◆ What the task asks
Copy each line below in which the string "turned" appears.

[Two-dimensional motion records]

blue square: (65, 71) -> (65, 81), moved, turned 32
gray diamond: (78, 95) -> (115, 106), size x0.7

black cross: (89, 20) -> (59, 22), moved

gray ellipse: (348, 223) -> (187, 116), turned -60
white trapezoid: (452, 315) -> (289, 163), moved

◆ Exercise result
blue square: (65, 71) -> (65, 81), moved, turned 32
gray ellipse: (348, 223) -> (187, 116), turned -60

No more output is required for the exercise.